<<<<

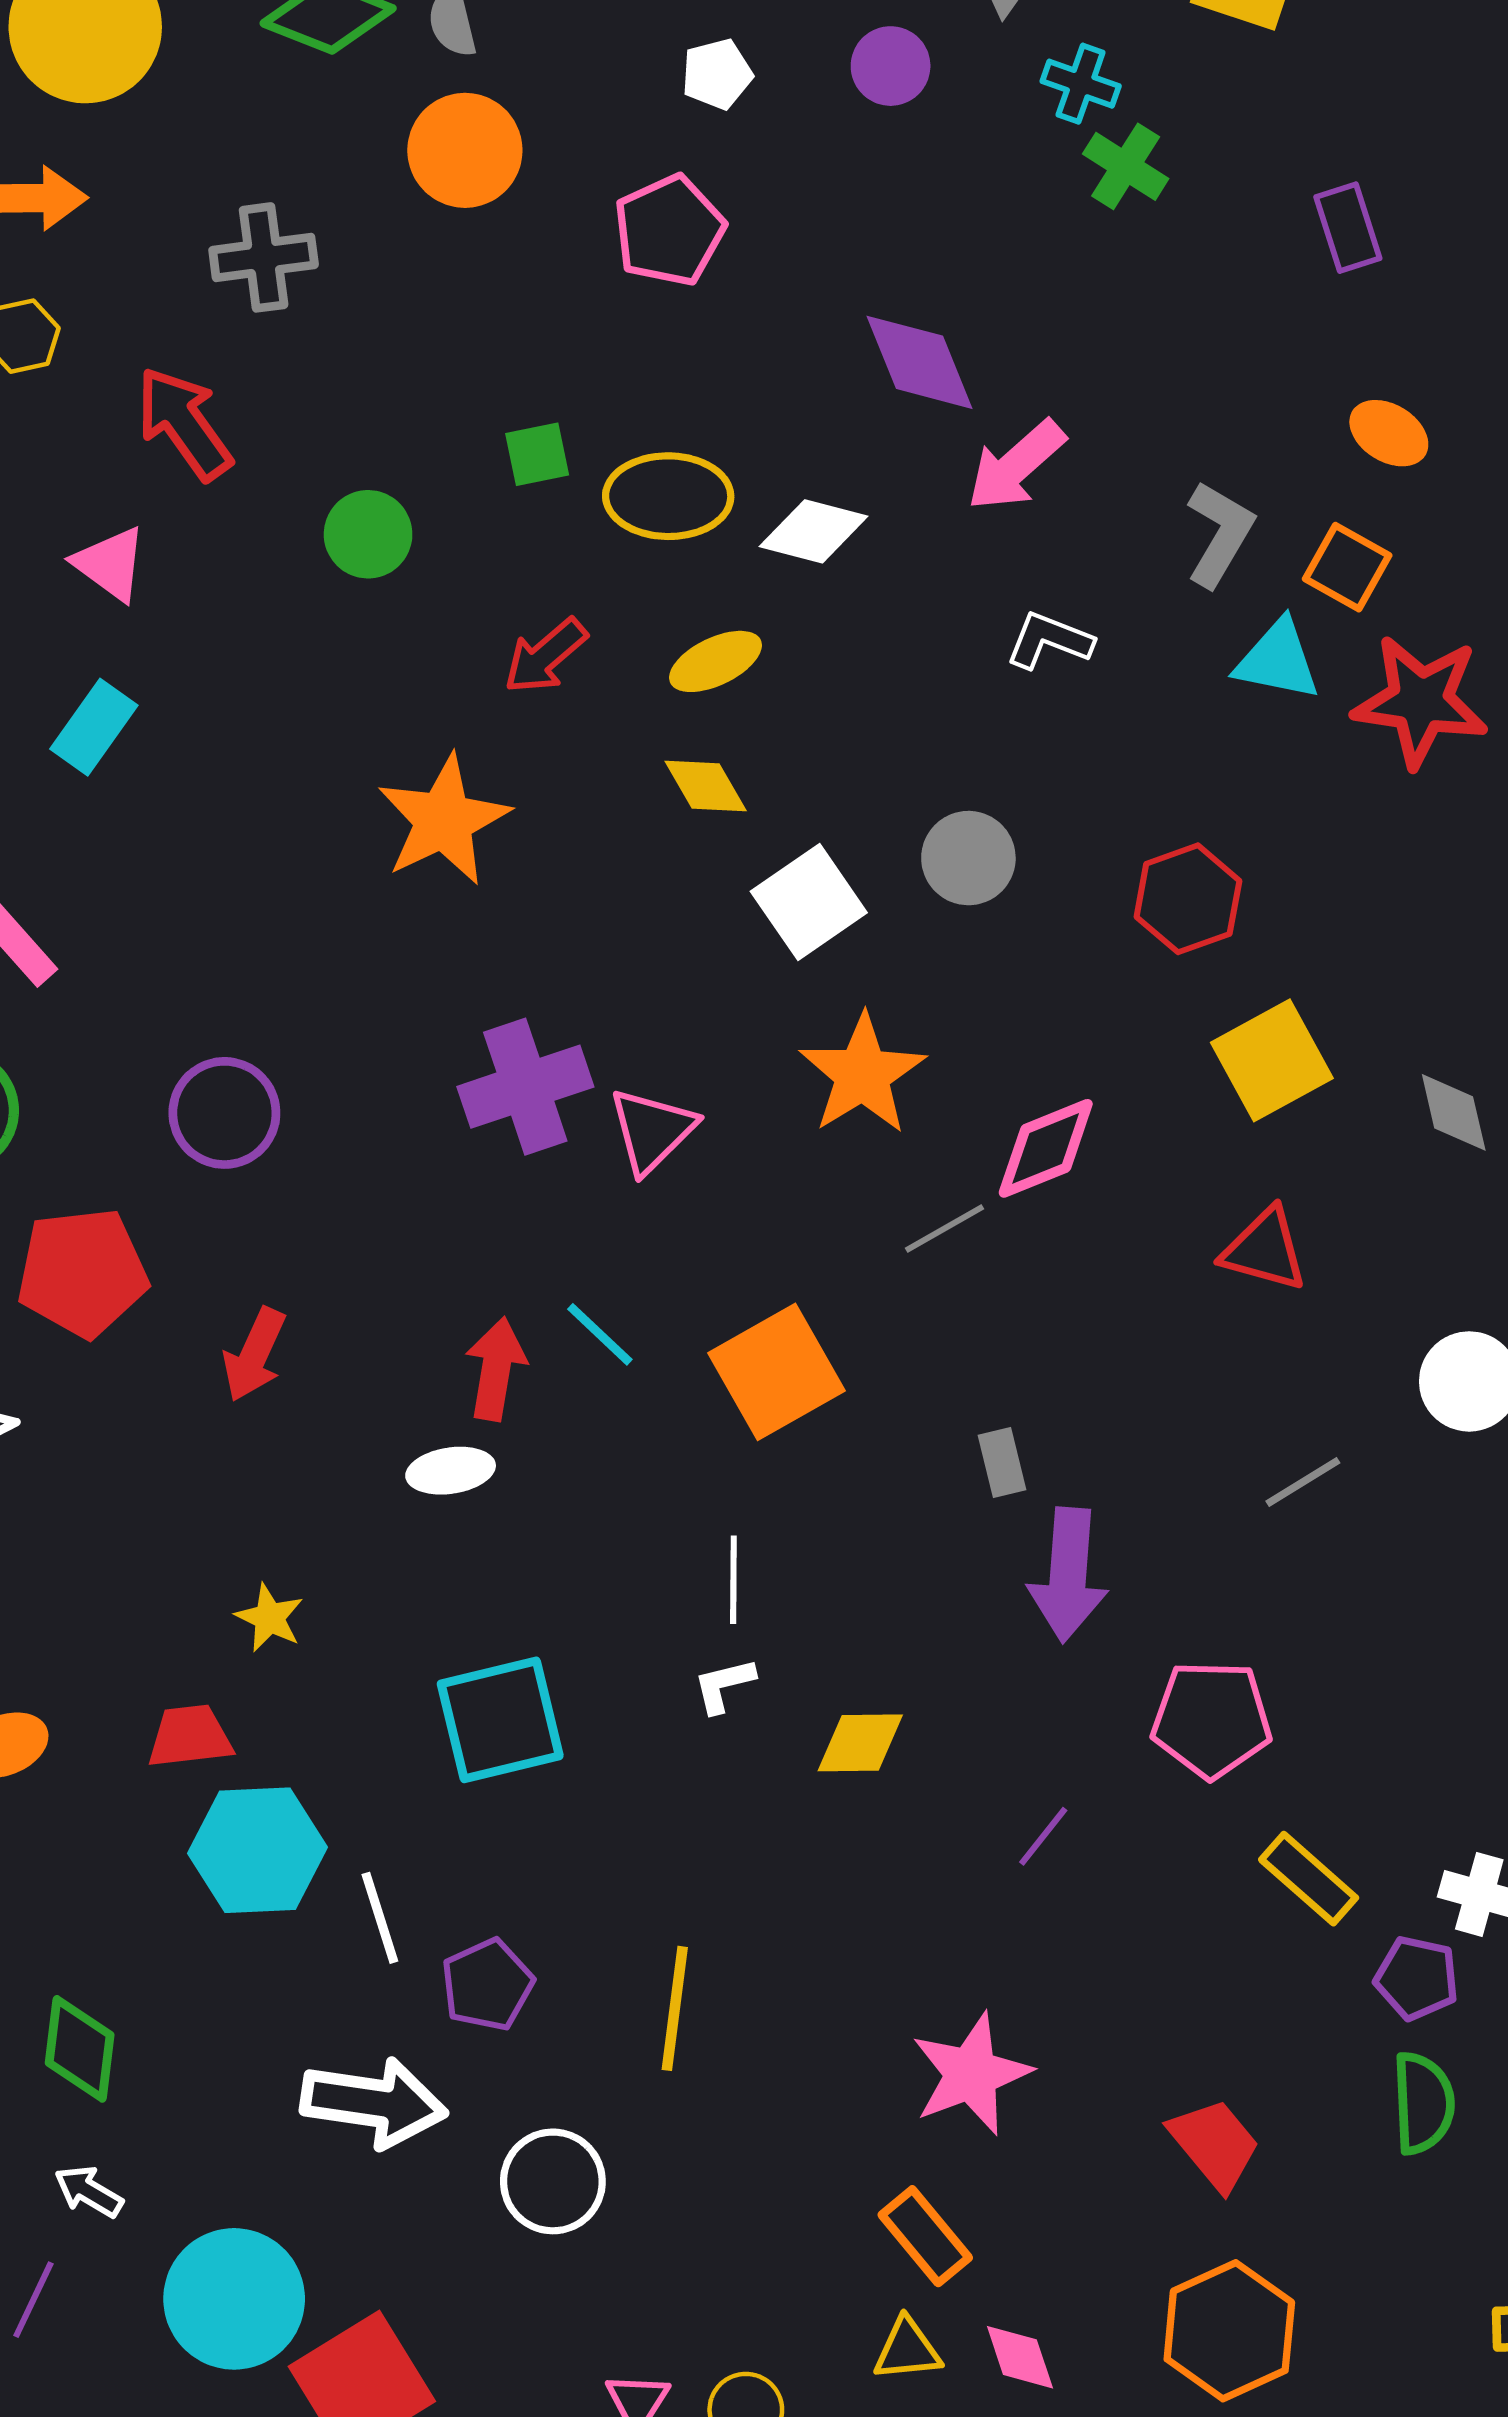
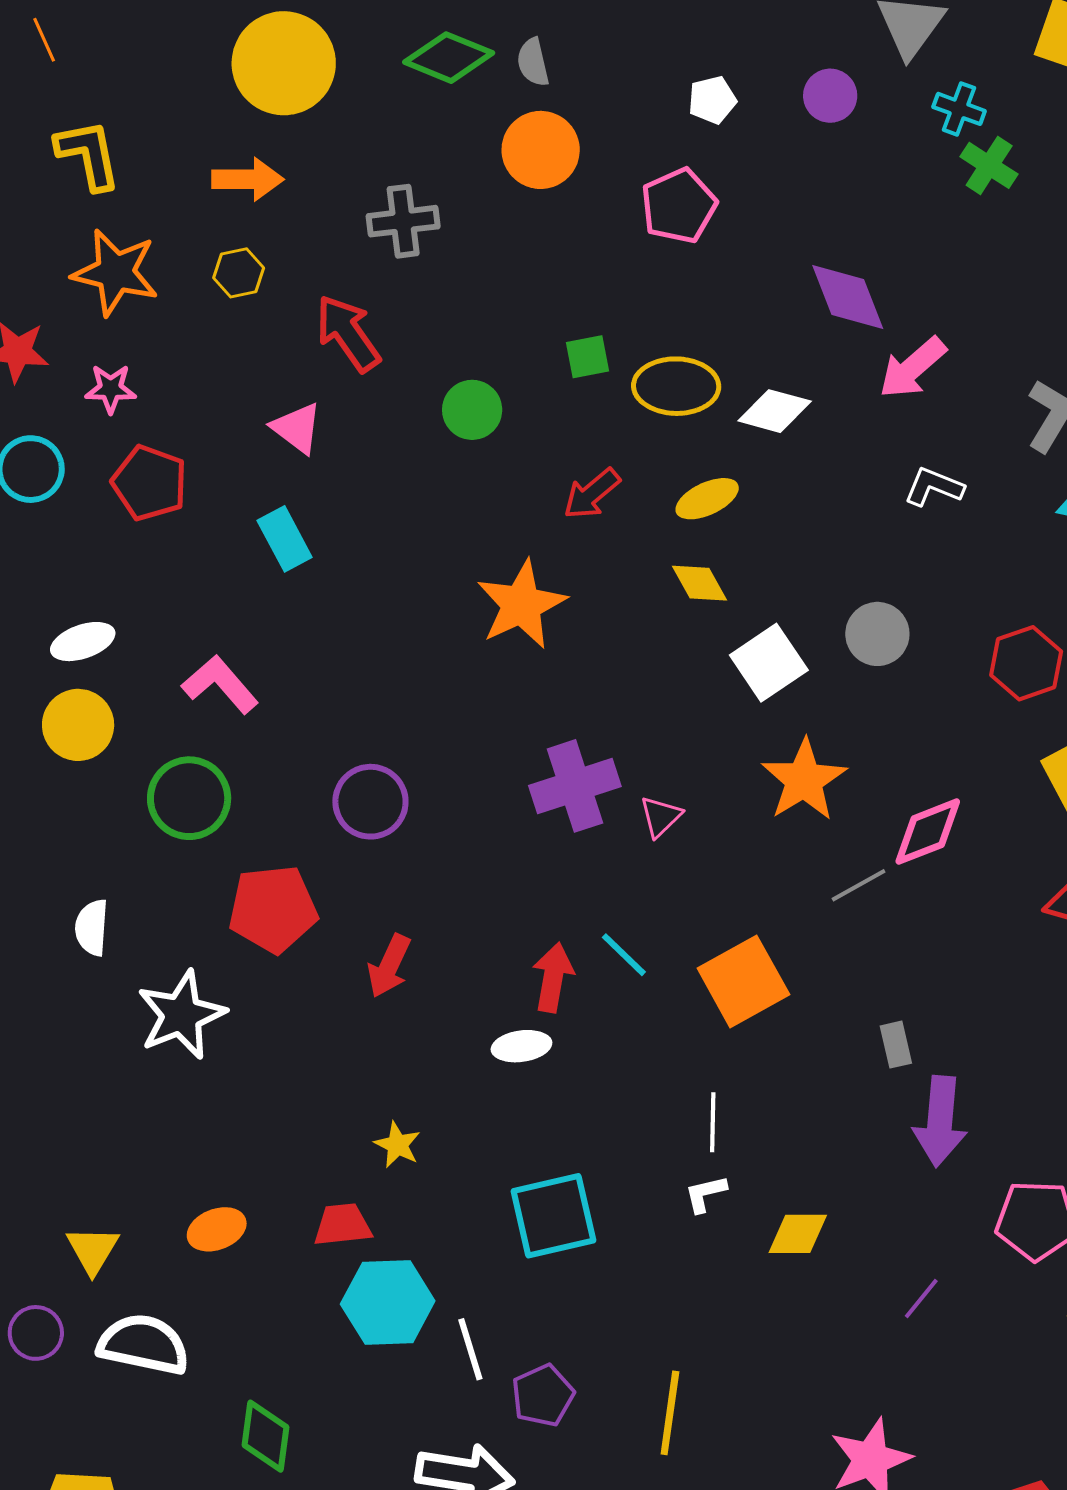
cyan rectangle: (94, 727) -> (285, 539), turned -64
pink triangle: (652, 1130) -> (661, 817), size x0.7

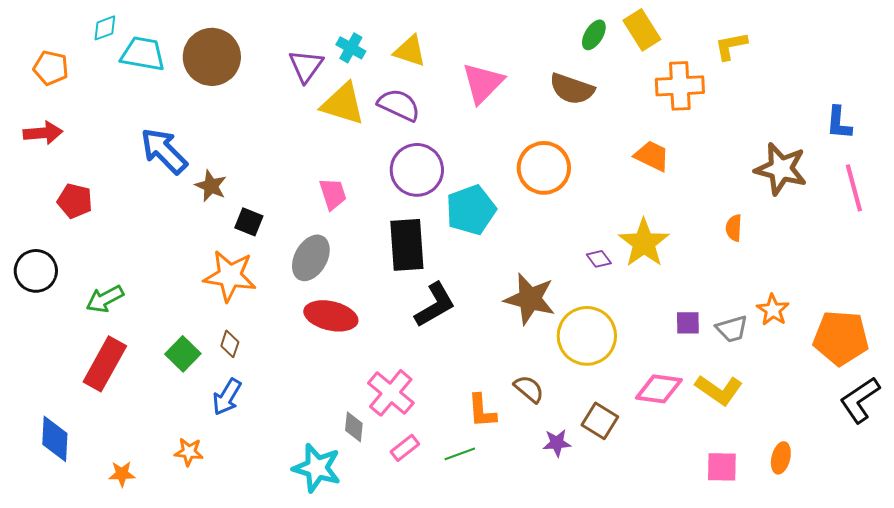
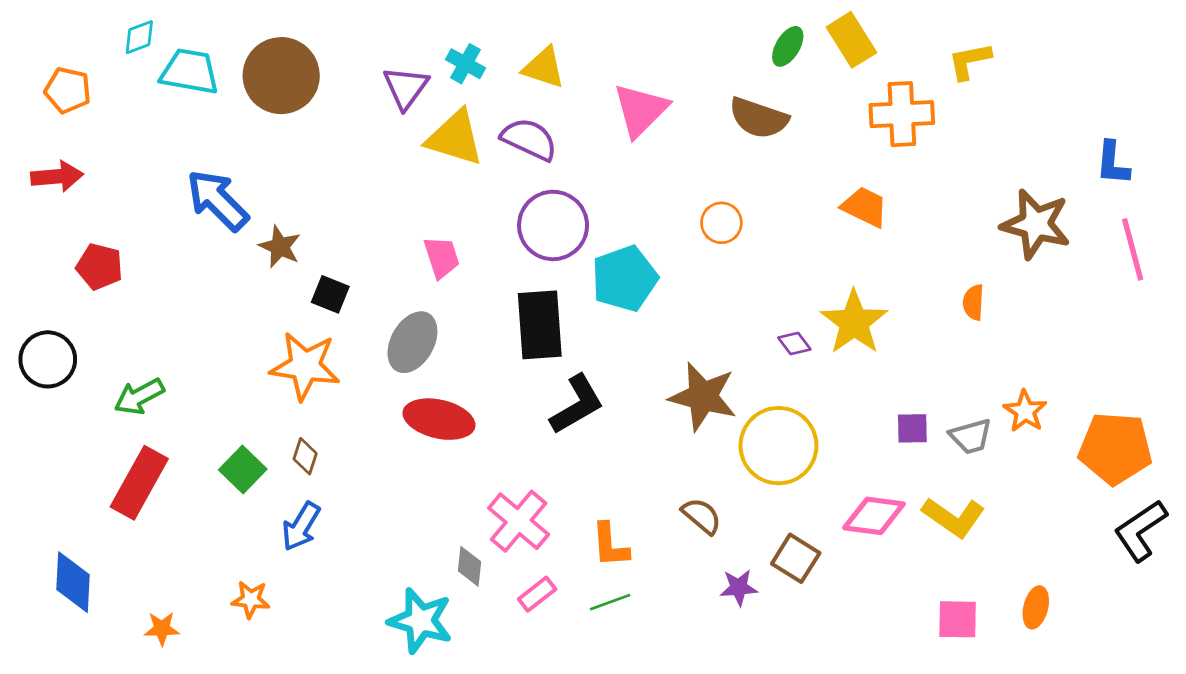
orange circle: (544, 168) -> (721, 223), size x0.6
orange L-shape: (482, 411) -> (610, 545), moved

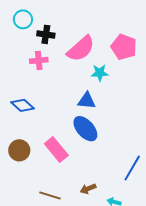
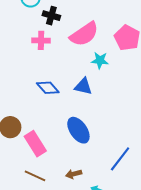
blue diamond: (23, 105) -> (48, 88), moved
blue ellipse: (85, 129) -> (78, 130), moved
pink rectangle: (56, 150) -> (35, 144), moved

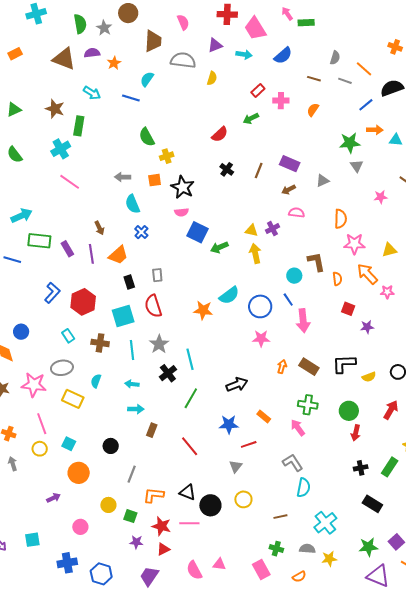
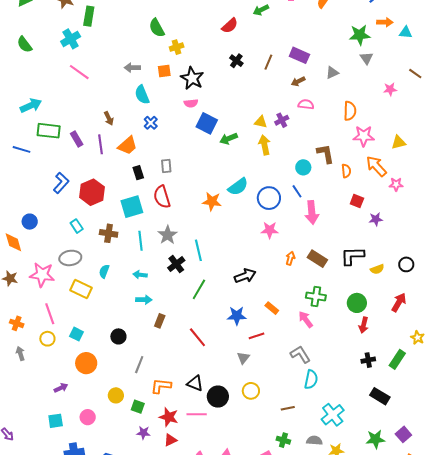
cyan square: (32, 540) -> (56, 421), moved

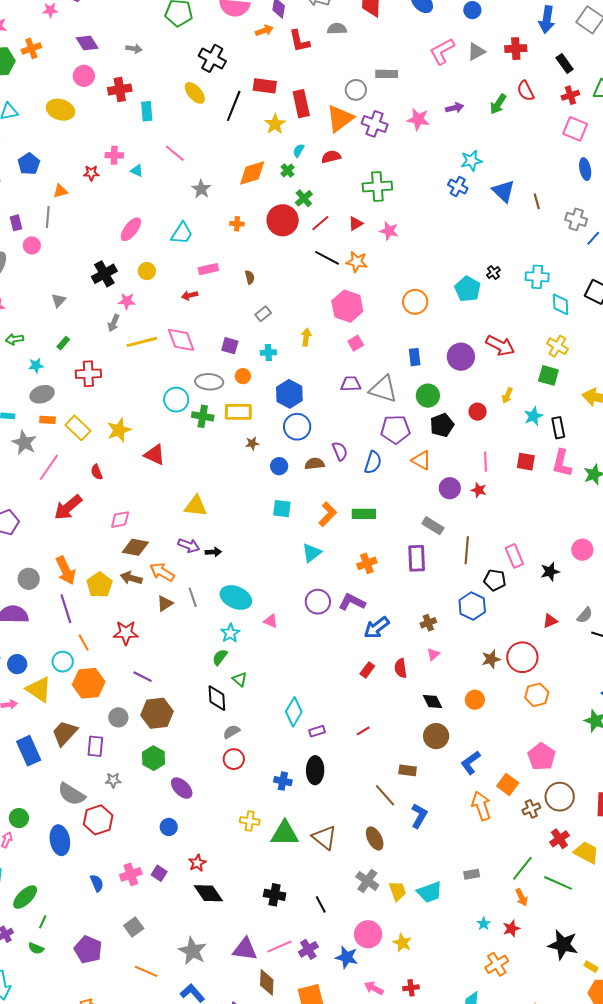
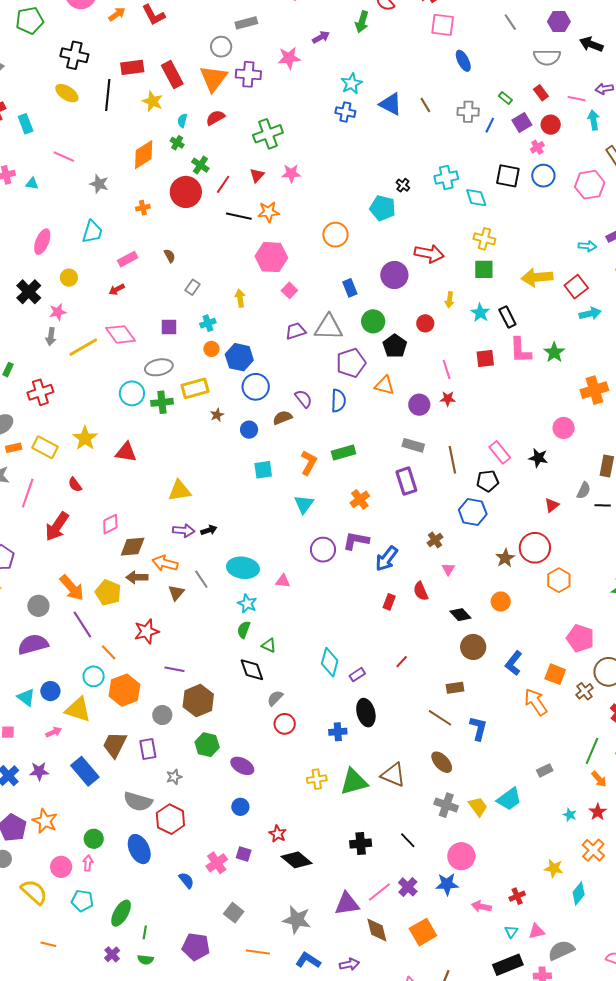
orange circle: (243, 376) -> (211, 349), moved
black star: (550, 572) -> (538, 458), turned -30
yellow star: (402, 943) -> (554, 868), moved

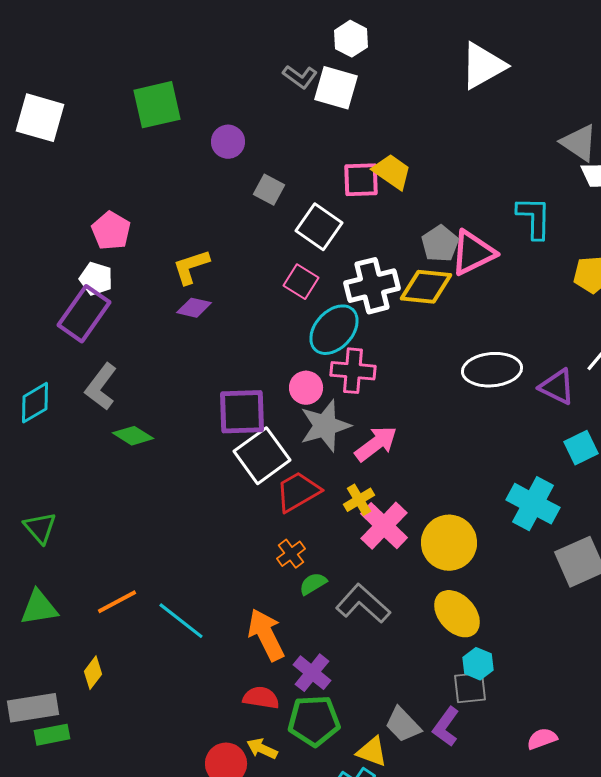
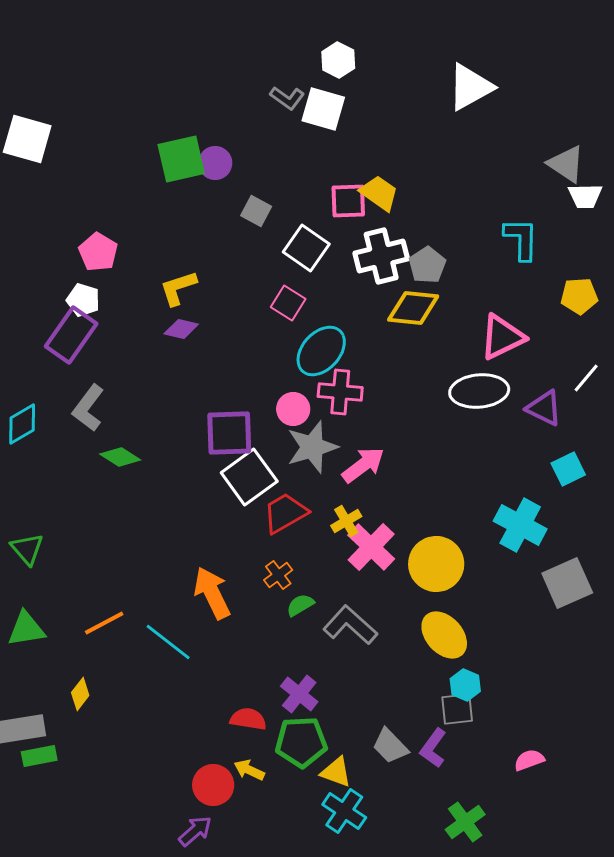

>>>>

#### WORK ITEM:
Only an exact, picture-free copy of the entries counts as the answer.

#### ANSWER AREA:
cyan rectangle: (94, 727) -> (285, 539), turned -64
pink triangle: (652, 1130) -> (661, 817), size x0.7

orange circle: (544, 168) -> (721, 223), size x0.6
orange L-shape: (482, 411) -> (610, 545), moved

blue diamond: (23, 105) -> (48, 88), moved
blue ellipse: (85, 129) -> (78, 130), moved
pink rectangle: (56, 150) -> (35, 144), moved

cyan square: (32, 540) -> (56, 421), moved

orange circle: (243, 376) -> (211, 349), moved
black star: (550, 572) -> (538, 458), turned -30
yellow star: (402, 943) -> (554, 868), moved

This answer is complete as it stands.